(PROVIDED DATA)
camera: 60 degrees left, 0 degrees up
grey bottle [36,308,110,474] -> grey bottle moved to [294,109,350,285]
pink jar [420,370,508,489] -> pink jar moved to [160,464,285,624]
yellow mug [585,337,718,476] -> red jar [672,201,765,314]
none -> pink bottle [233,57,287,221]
(End PROVIDED DATA)
(PROVIDED DATA)
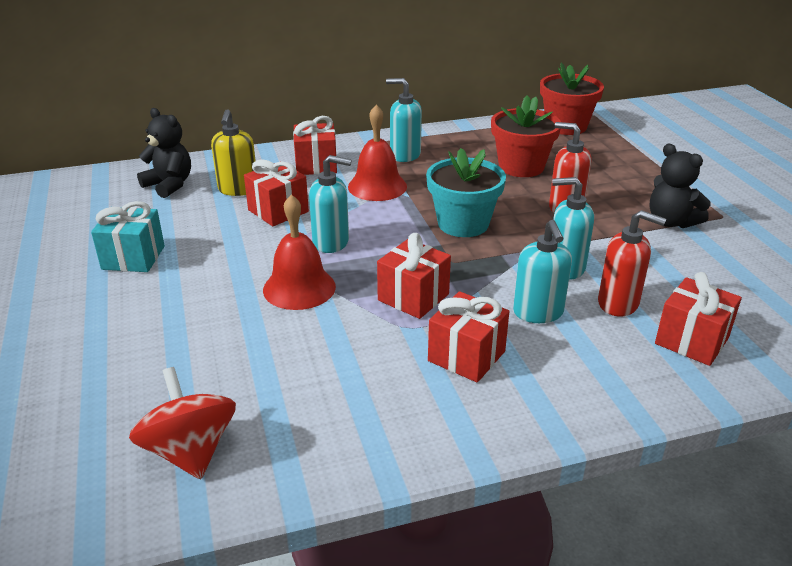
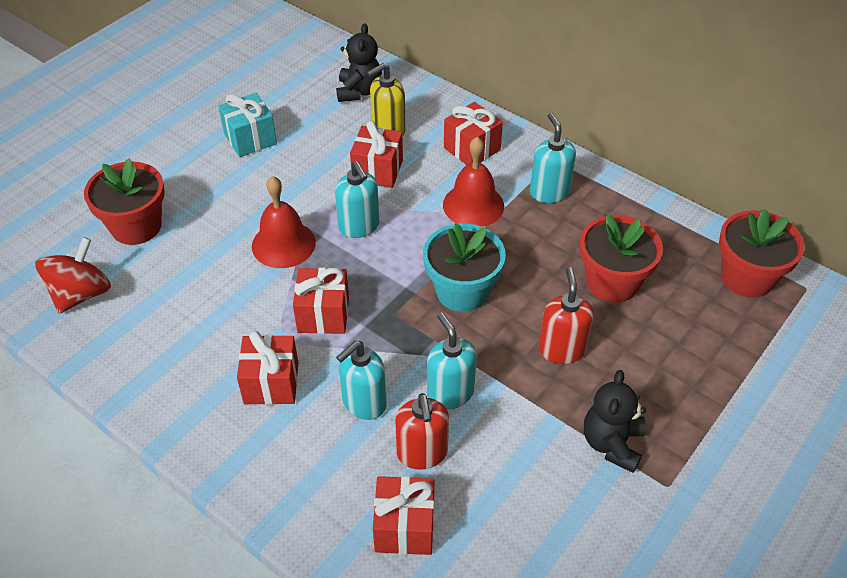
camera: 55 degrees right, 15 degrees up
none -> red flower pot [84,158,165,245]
(End PROVIDED DATA)
What do the lines above say from the one containing "camera: 55 degrees right, 15 degrees up" down to the one containing "none -> red flower pot [84,158,165,245]"? Return them exactly, both end lines included, and only them.

camera: 55 degrees right, 15 degrees up
none -> red flower pot [84,158,165,245]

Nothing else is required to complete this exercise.